+++ Material for this task
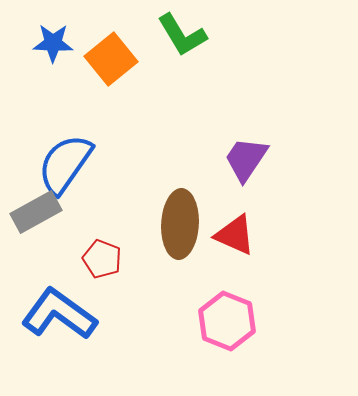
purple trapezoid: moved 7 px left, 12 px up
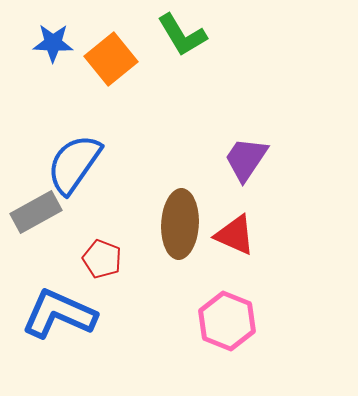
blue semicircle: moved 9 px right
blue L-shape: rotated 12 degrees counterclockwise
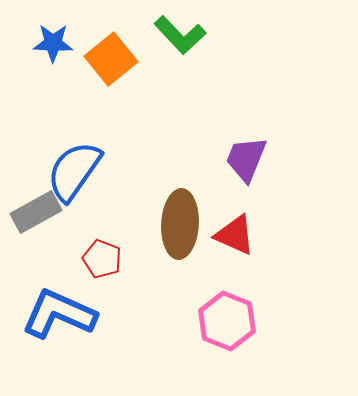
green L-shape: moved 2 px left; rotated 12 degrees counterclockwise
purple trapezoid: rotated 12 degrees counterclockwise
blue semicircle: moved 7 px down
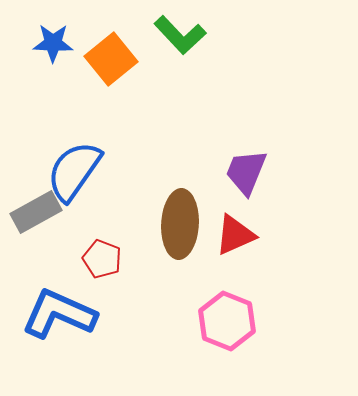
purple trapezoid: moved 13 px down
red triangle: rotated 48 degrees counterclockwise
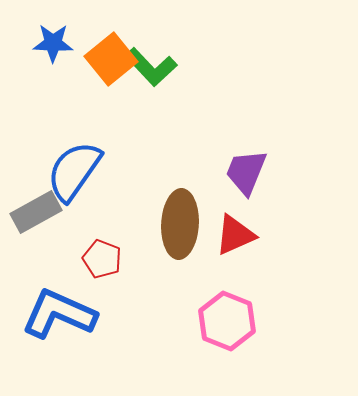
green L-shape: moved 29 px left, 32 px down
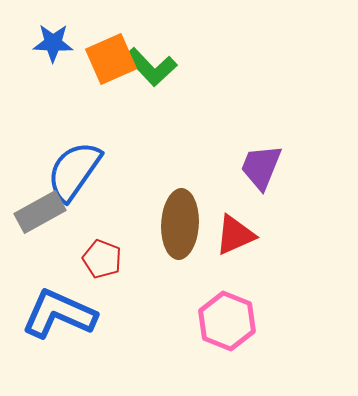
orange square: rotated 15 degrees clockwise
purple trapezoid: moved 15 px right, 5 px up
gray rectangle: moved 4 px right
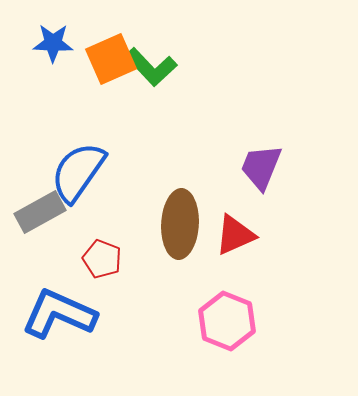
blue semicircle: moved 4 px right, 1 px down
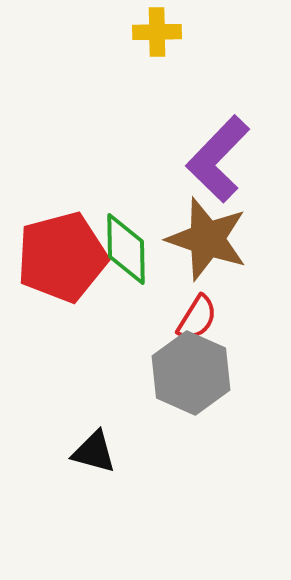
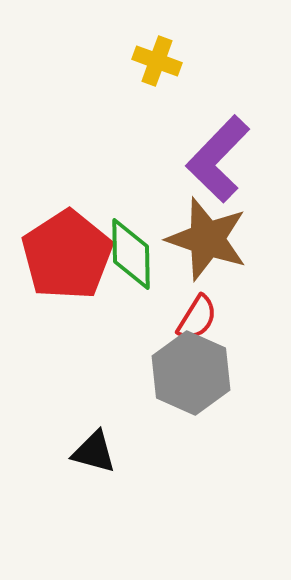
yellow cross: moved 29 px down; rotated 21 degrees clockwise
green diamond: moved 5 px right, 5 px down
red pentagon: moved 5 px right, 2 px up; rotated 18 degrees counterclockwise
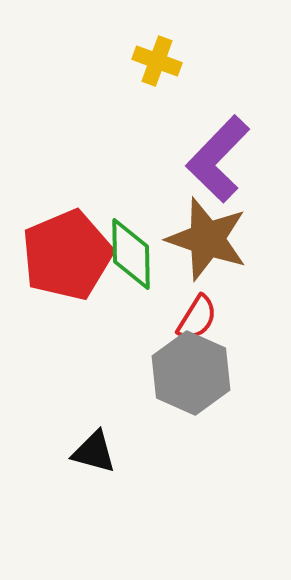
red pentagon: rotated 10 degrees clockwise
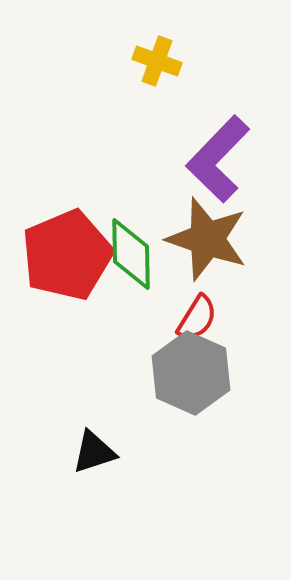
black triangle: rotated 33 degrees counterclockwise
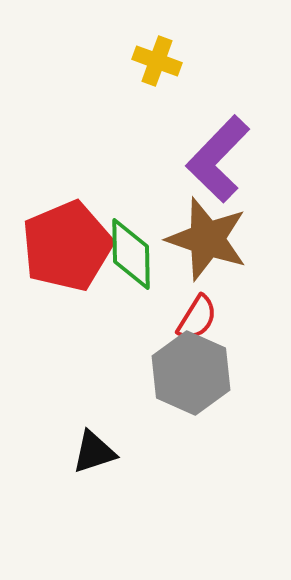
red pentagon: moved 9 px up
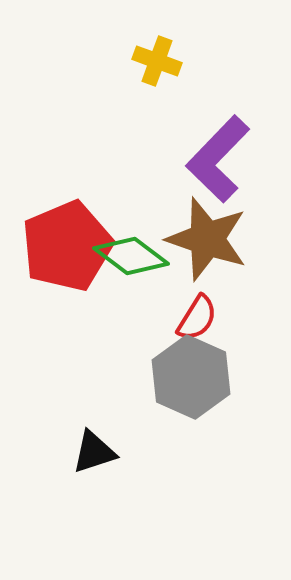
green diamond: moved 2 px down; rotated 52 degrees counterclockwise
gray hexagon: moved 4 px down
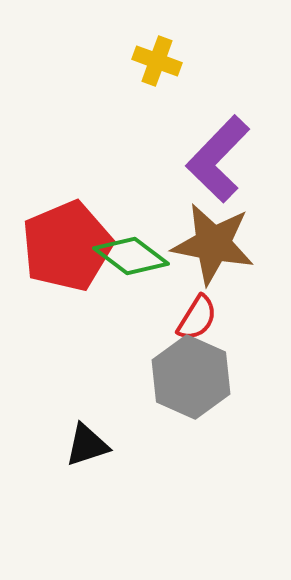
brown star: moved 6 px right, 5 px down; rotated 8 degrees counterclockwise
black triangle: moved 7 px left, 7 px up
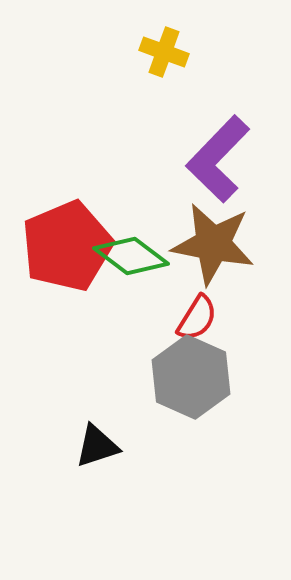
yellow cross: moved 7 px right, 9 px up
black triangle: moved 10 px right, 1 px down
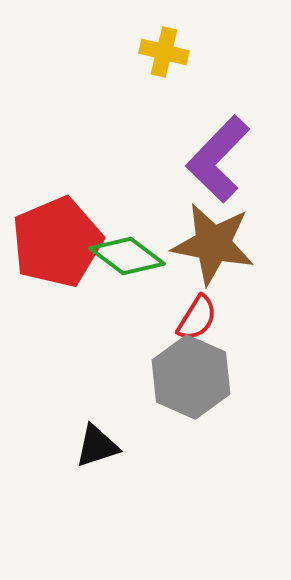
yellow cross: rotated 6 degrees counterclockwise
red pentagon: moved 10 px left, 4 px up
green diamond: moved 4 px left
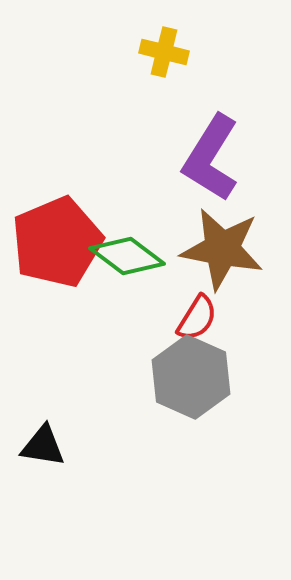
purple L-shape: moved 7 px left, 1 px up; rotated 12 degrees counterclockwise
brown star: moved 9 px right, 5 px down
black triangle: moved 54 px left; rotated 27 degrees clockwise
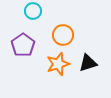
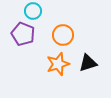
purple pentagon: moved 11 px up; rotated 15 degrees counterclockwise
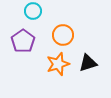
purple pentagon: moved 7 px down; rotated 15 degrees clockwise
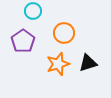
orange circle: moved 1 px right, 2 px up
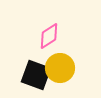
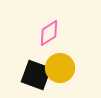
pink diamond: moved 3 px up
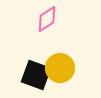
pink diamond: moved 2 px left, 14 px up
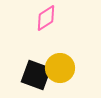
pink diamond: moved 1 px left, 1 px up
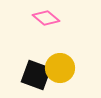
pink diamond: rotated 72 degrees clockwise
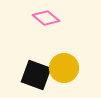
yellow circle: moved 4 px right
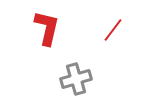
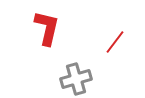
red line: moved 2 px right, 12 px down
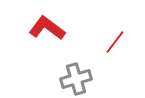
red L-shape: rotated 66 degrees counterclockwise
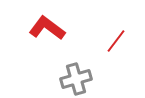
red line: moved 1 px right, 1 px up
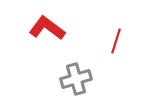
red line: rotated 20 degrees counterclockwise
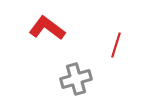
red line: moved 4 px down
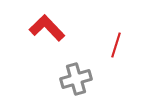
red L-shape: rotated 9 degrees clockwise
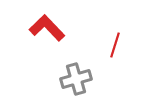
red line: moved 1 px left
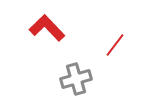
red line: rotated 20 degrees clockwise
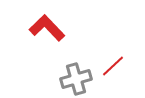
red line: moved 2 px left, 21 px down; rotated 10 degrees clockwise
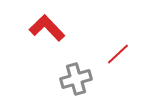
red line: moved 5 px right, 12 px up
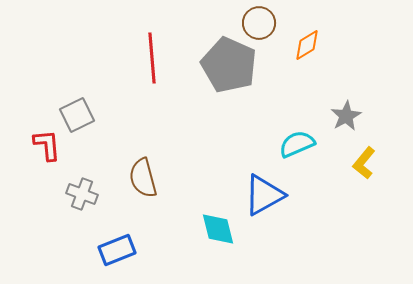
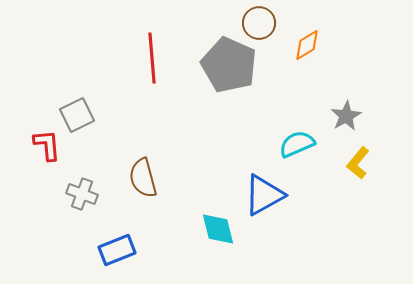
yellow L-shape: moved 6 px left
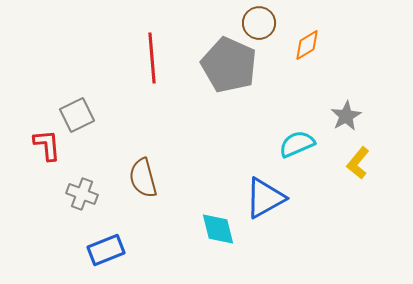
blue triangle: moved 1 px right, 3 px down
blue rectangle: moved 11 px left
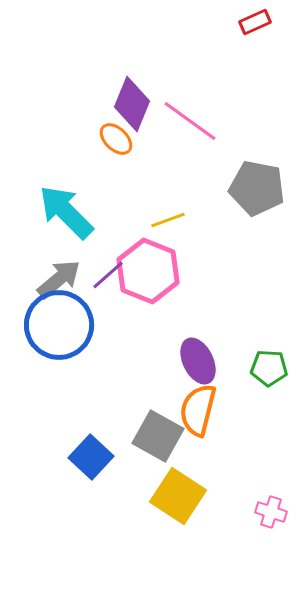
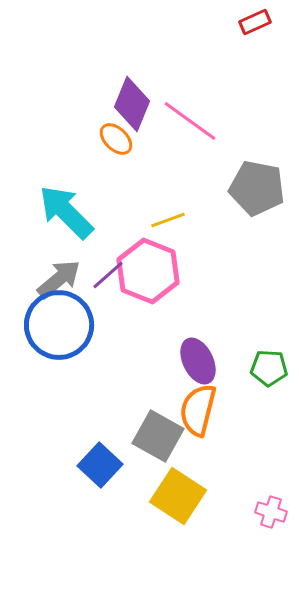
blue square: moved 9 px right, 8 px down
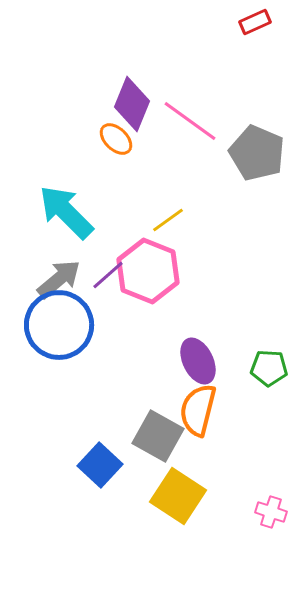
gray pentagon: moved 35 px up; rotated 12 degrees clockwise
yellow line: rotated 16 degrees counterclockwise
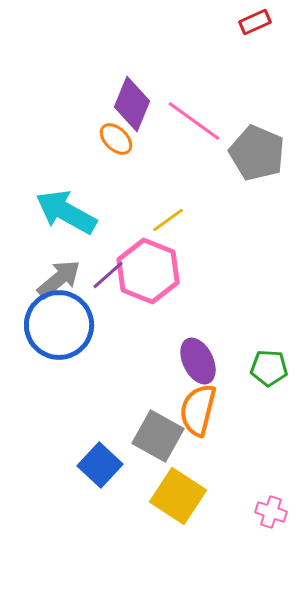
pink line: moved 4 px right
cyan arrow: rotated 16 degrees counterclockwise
++++++
• **Goal of the exercise**: Return, unchanged, everything in the records from the line containing "green L-shape: moved 29 px left, 32 px down" down to the line containing "red L-shape: rotated 9 degrees clockwise", including both of those lines. Leave the pictures out of your answer.

• **Answer in full**:
green L-shape: moved 29 px left, 32 px down
orange square: rotated 15 degrees clockwise
purple trapezoid: moved 15 px right, 5 px up
gray rectangle: moved 4 px right
blue semicircle: moved 4 px right, 1 px down
yellow cross: moved 29 px down; rotated 21 degrees clockwise
green diamond: moved 5 px right, 5 px down
red pentagon: moved 5 px right, 2 px up; rotated 18 degrees counterclockwise
red pentagon: rotated 10 degrees clockwise
black triangle: rotated 33 degrees counterclockwise
red pentagon: moved 9 px up
green diamond: moved 2 px down; rotated 52 degrees counterclockwise
gray hexagon: moved 4 px down
brown star: moved 6 px right, 5 px down; rotated 8 degrees counterclockwise
black triangle: moved 7 px left, 7 px up
yellow cross: moved 7 px right, 9 px up
black triangle: moved 10 px right, 1 px down
yellow cross: rotated 6 degrees counterclockwise
red pentagon: moved 10 px left, 4 px up
green diamond: moved 4 px left
purple L-shape: moved 7 px left, 1 px up; rotated 12 degrees counterclockwise
brown star: moved 9 px right, 5 px down
black triangle: moved 54 px left; rotated 27 degrees clockwise
purple pentagon: moved 11 px up; rotated 15 degrees counterclockwise
purple pentagon: moved 7 px down; rotated 15 degrees clockwise
orange circle: moved 1 px right, 2 px up
pink diamond: moved 3 px up
pink diamond: moved 2 px left, 14 px up
pink diamond: moved 1 px left, 1 px up
pink diamond: rotated 72 degrees clockwise
yellow circle: moved 4 px right
red line: moved 2 px right, 12 px down
red L-shape: rotated 66 degrees counterclockwise
red line: moved 1 px right, 1 px up
red line: rotated 20 degrees counterclockwise
red line: moved 4 px down
red L-shape: rotated 9 degrees clockwise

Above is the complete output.